* **Exercise**
Exactly as they stand, the data below are to be printed again.
══════
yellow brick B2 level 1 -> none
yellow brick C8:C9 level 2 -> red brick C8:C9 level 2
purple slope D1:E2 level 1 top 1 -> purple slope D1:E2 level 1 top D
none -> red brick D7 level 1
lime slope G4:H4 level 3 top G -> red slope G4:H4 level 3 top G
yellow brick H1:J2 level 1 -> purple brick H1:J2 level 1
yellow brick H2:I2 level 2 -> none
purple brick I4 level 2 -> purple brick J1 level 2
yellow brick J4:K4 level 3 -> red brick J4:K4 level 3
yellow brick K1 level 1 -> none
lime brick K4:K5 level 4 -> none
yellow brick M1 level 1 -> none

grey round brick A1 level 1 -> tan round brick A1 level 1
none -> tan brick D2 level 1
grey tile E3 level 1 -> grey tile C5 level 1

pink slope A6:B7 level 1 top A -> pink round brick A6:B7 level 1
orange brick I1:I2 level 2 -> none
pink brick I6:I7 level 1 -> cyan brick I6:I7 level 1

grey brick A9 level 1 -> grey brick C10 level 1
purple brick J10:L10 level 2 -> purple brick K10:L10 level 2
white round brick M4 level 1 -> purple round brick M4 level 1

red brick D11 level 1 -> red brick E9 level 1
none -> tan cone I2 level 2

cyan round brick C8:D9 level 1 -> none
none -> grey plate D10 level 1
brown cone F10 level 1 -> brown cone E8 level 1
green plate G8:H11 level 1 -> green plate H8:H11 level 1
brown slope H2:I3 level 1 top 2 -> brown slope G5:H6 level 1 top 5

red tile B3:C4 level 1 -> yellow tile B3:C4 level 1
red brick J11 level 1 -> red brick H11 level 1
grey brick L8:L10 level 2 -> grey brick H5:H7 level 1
══════
* **Response to this exercise**
yellow brick B2 level 1 -> none
yellow brick C8:C9 level 2 -> red brick C8:C9 level 2
purple slope D1:E2 level 1 top 1 -> purple slope D1:E2 level 1 top D
none -> red brick D7 level 1
lime slope G4:H4 level 3 top G -> red slope G4:H4 level 3 top G
yellow brick H1:J2 level 1 -> purple brick H1:J2 level 1
yellow brick H2:I2 level 2 -> none
purple brick I4 level 2 -> purple brick J1 level 2
yellow brick J4:K4 level 3 -> red brick J4:K4 level 3
yellow brick K1 level 1 -> none
lime brick K4:K5 level 4 -> none
yellow brick M1 level 1 -> none

grey round brick A1 level 1 -> tan round brick A1 level 1
none -> tan brick D2 level 1
grey tile E3 level 1 -> grey tile C5 level 1

pink slope A6:B7 level 1 top A -> pink round brick A6:B7 level 1
orange brick I1:I2 level 2 -> none
pink brick I6:I7 level 1 -> cyan brick I6:I7 level 1

grey brick A9 level 1 -> grey brick C10 level 1
purple brick J10:L10 level 2 -> purple brick K10:L10 level 2
white round brick M4 level 1 -> purple round brick M4 level 1

red brick D11 level 1 -> red brick E9 level 1
none -> tan cone I2 level 2

cyan round brick C8:D9 level 1 -> none
none -> grey plate D10 level 1
brown cone F10 level 1 -> brown cone E8 level 1
green plate G8:H11 level 1 -> green plate H8:H11 level 1
brown slope H2:I3 level 1 top 2 -> brown slope G5:H6 level 1 top 5

red tile B3:C4 level 1 -> yellow tile B3:C4 level 1
red brick J11 level 1 -> red brick H11 level 1
grey brick L8:L10 level 2 -> grey brick H5:H7 level 1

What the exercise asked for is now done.